((

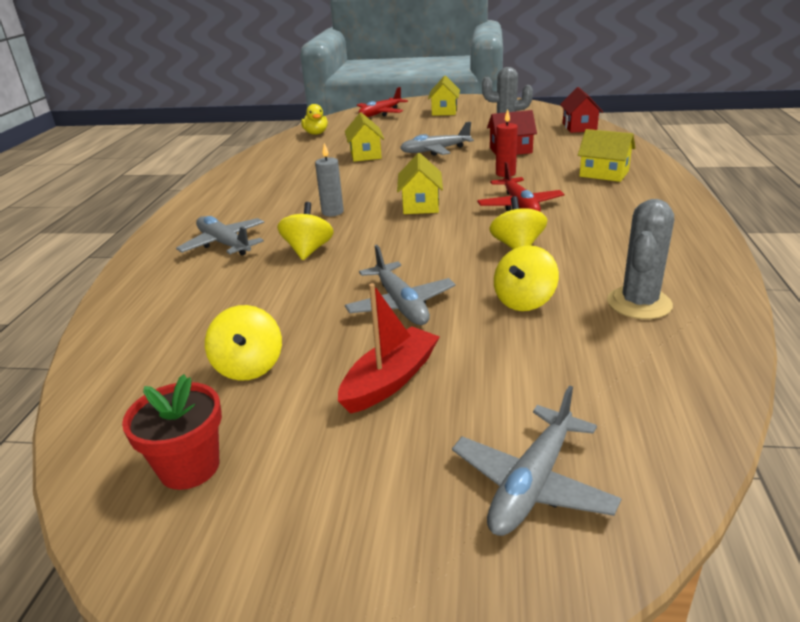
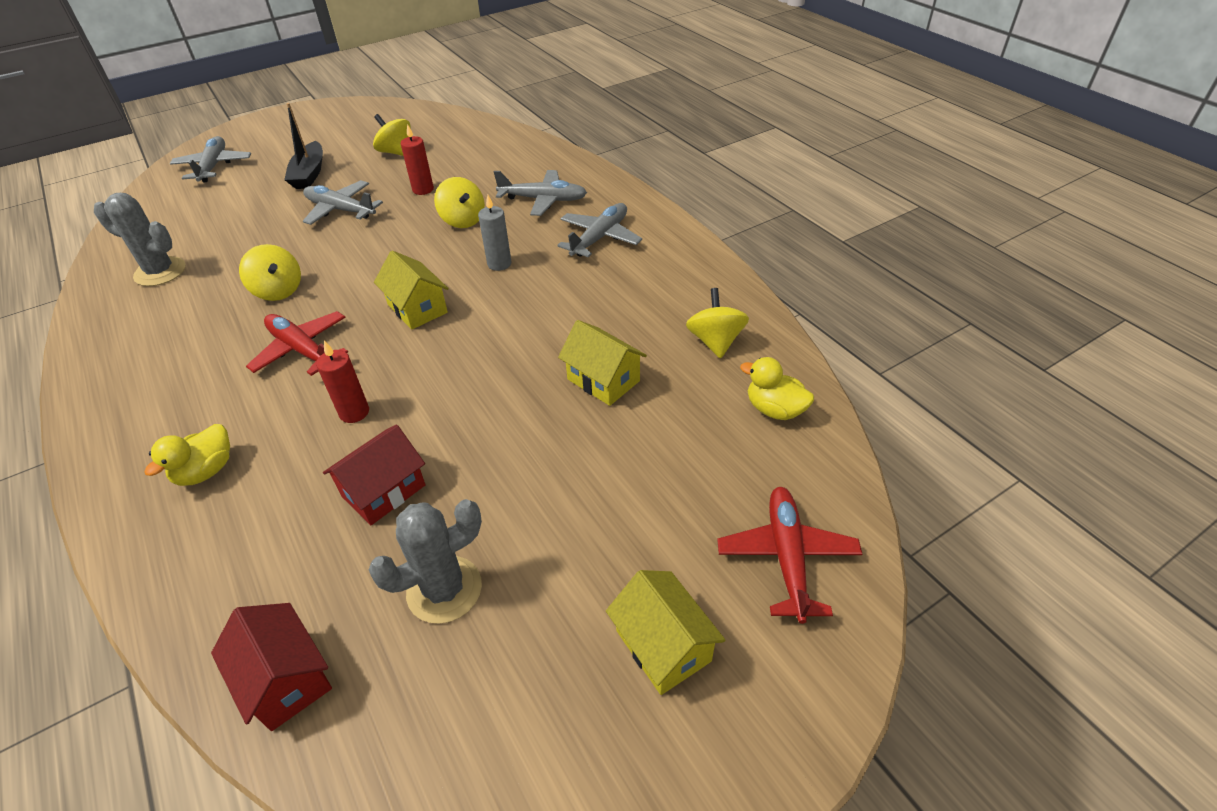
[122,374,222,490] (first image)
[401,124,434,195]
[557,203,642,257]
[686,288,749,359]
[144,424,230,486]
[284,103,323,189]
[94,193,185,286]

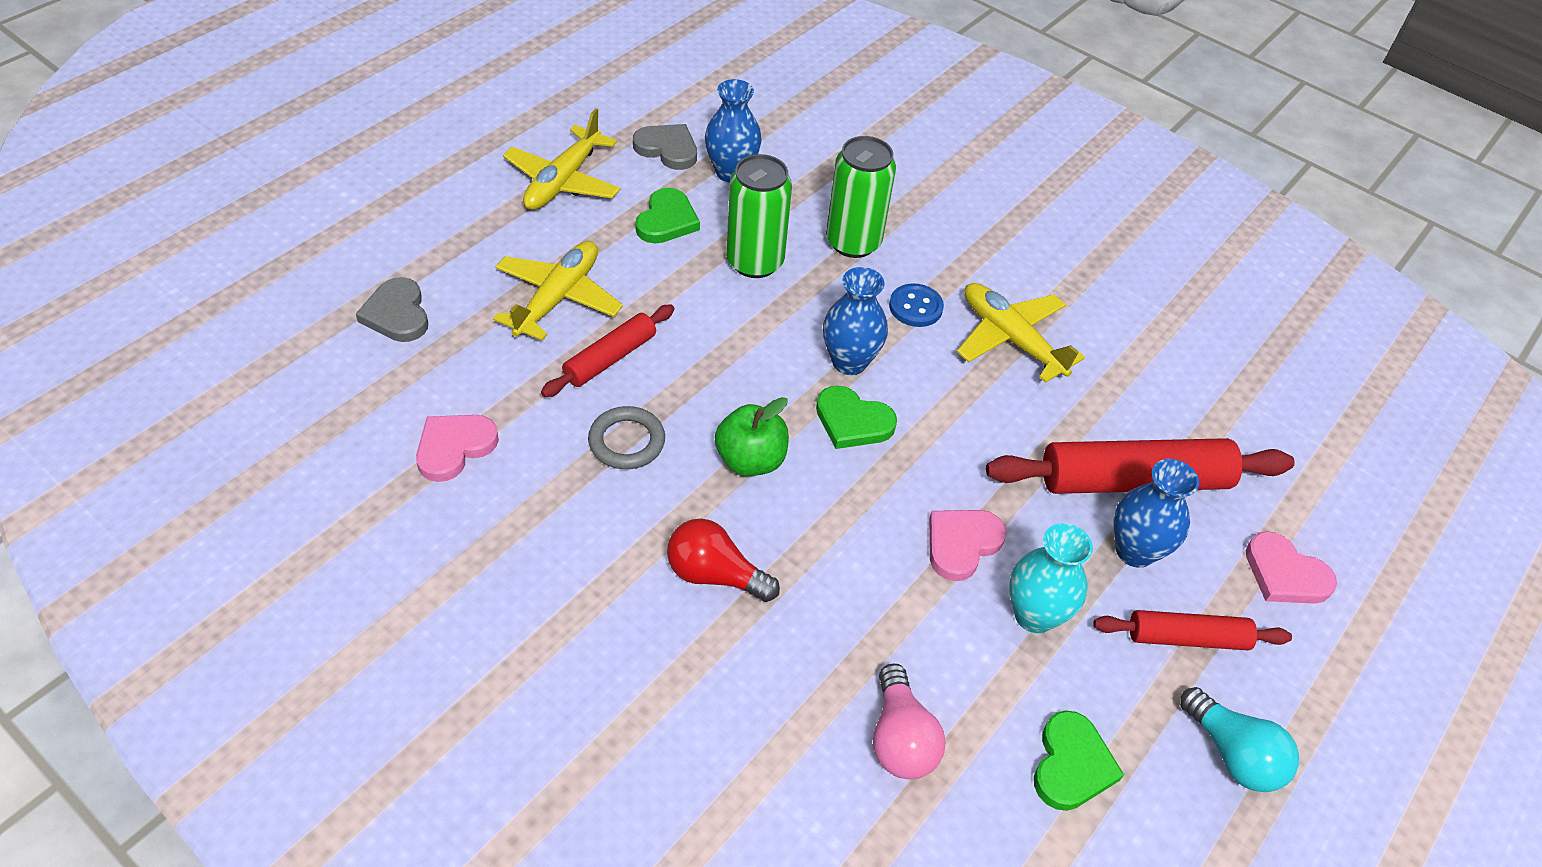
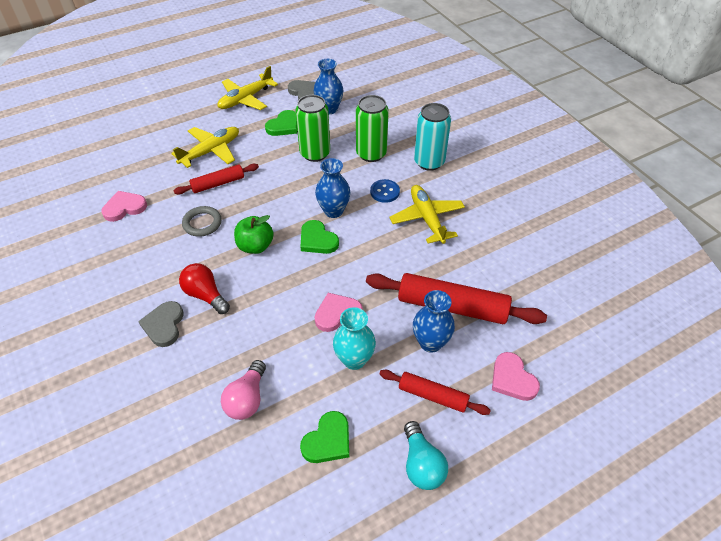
[414,103,451,171]
[138,301,184,347]

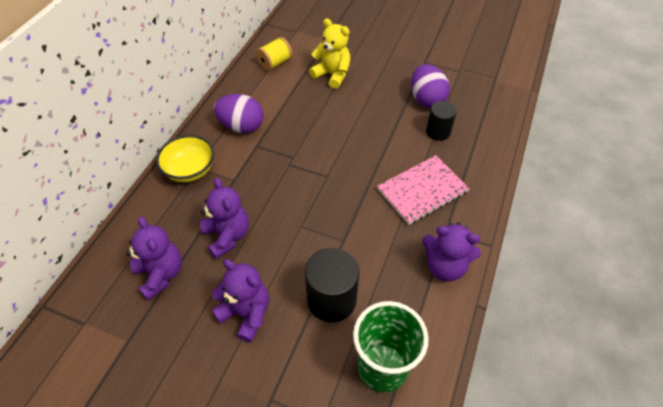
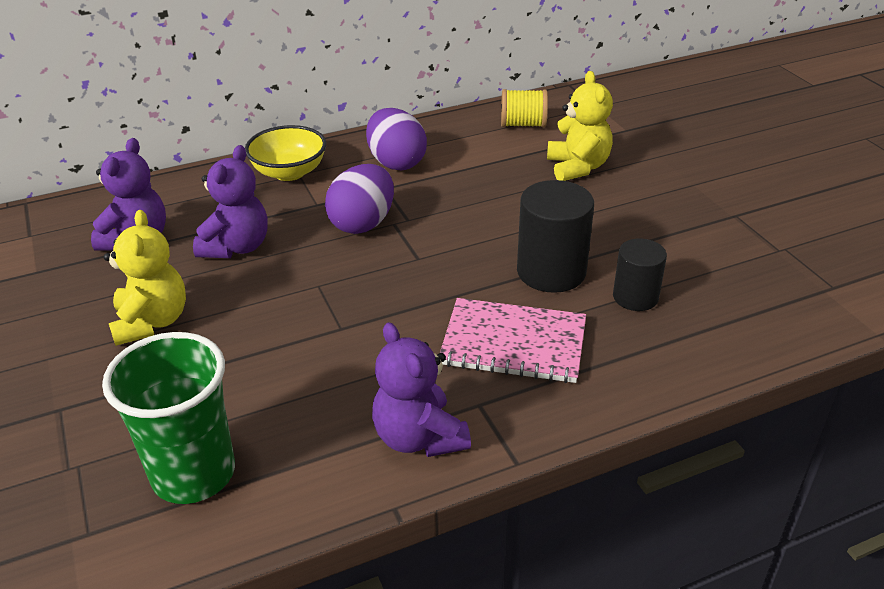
[517,180,594,293]
[325,164,394,234]
[104,210,186,346]

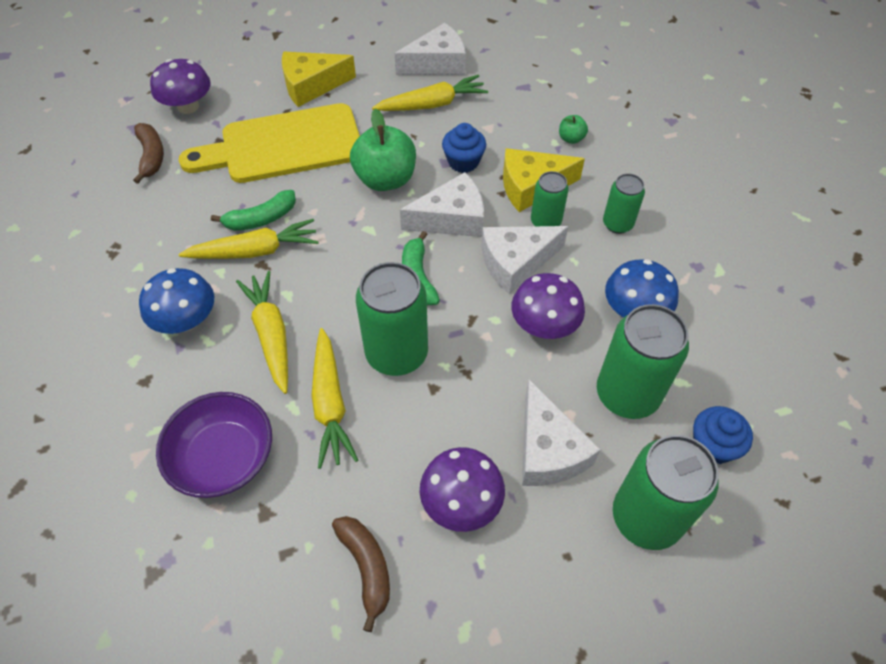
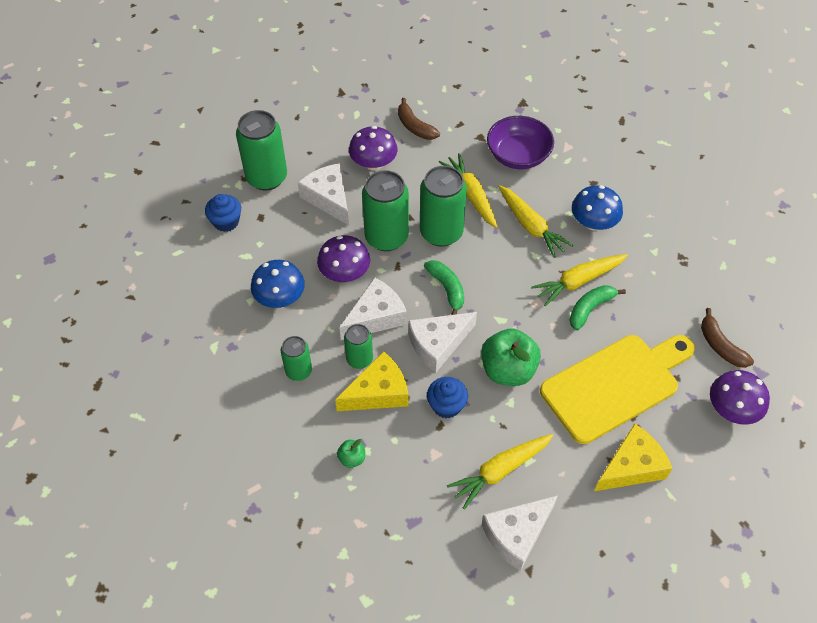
[362,170,409,251]

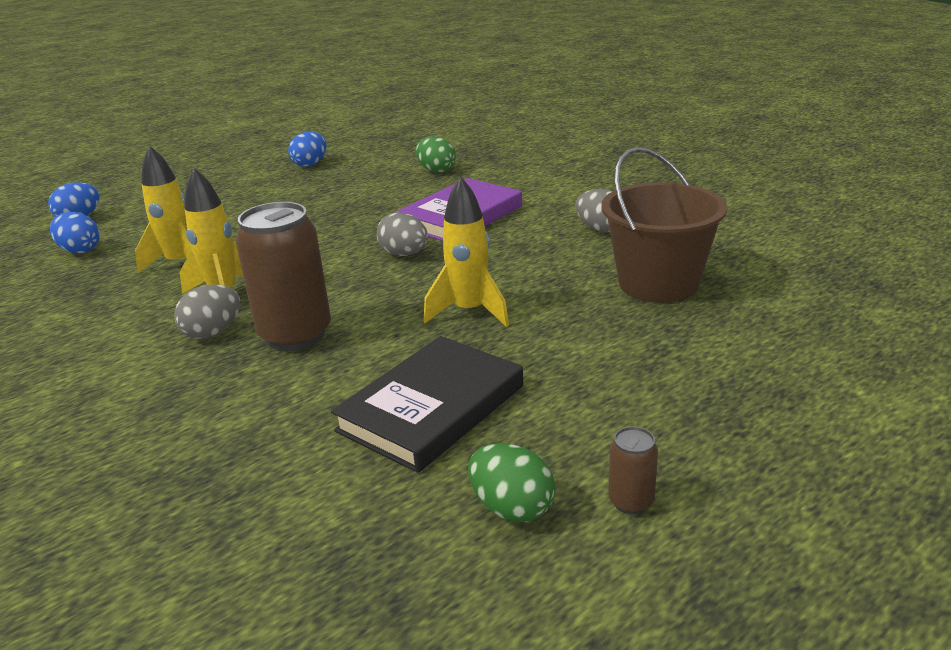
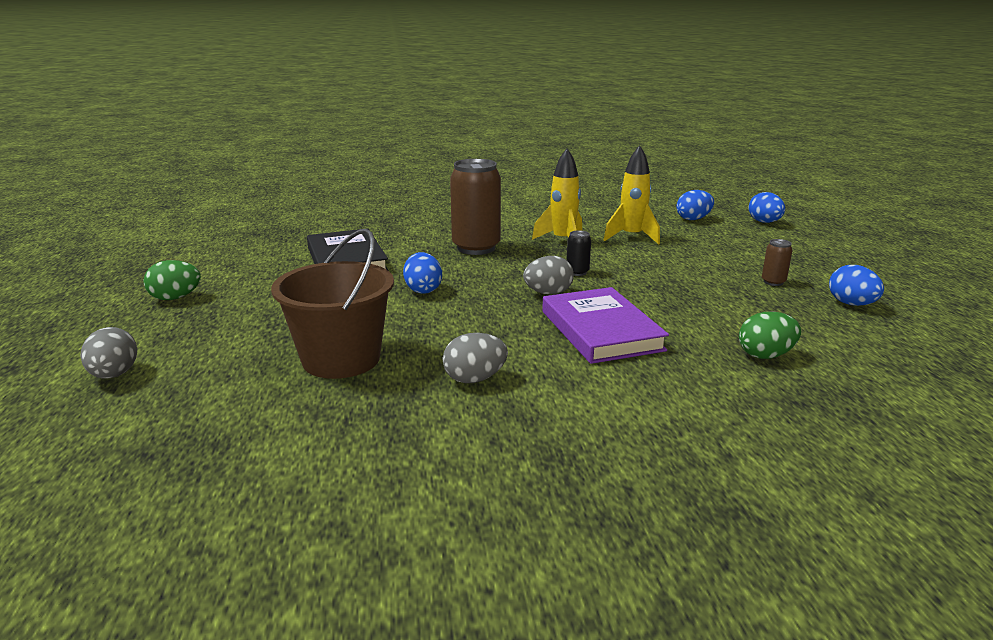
[567,230,591,276]
[80,327,137,378]
[143,260,201,300]
[762,239,792,286]
[403,252,442,294]

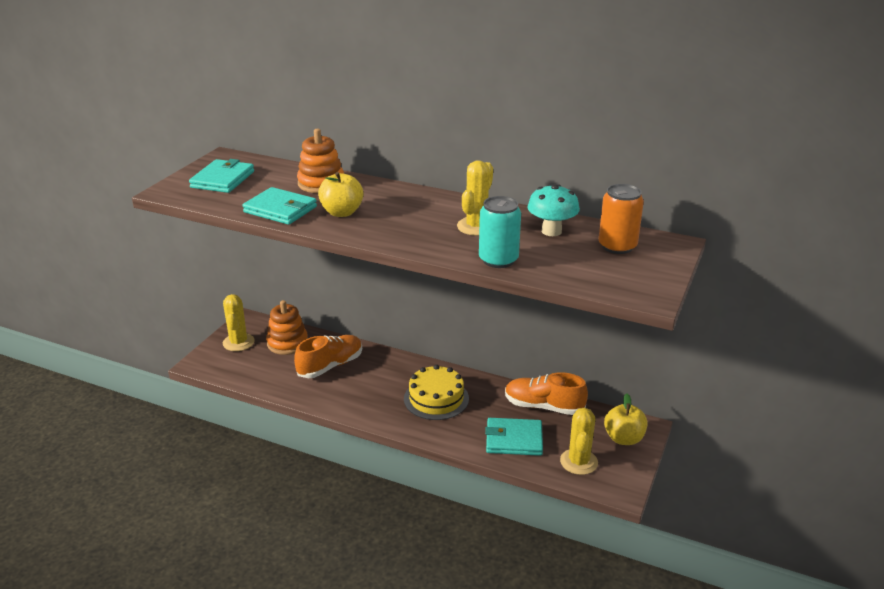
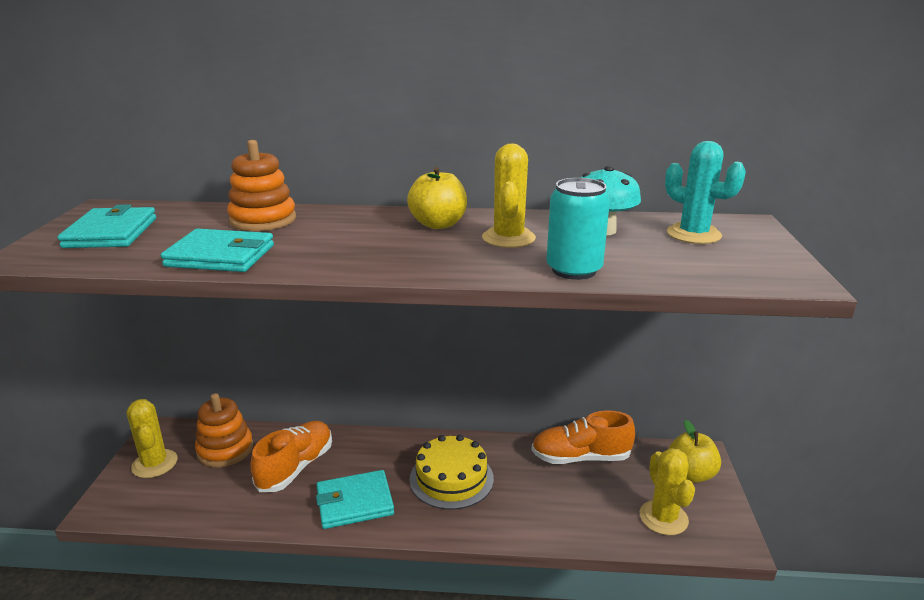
[407,167,467,229]
[316,470,394,529]
[665,141,746,244]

))

Work instructions -> For the entries above, return an exact copy that omits the images.

Solution to the exercise ->
[122,374,222,490] (first image)
[401,124,434,195]
[557,203,642,257]
[686,288,749,359]
[144,424,230,486]
[284,103,323,189]
[94,193,185,286]

[414,103,451,171]
[138,301,184,347]

[517,180,594,293]
[325,164,394,234]
[104,210,186,346]

[362,170,409,251]

[567,230,591,276]
[80,327,137,378]
[143,260,201,300]
[762,239,792,286]
[403,252,442,294]

[407,167,467,229]
[316,470,394,529]
[665,141,746,244]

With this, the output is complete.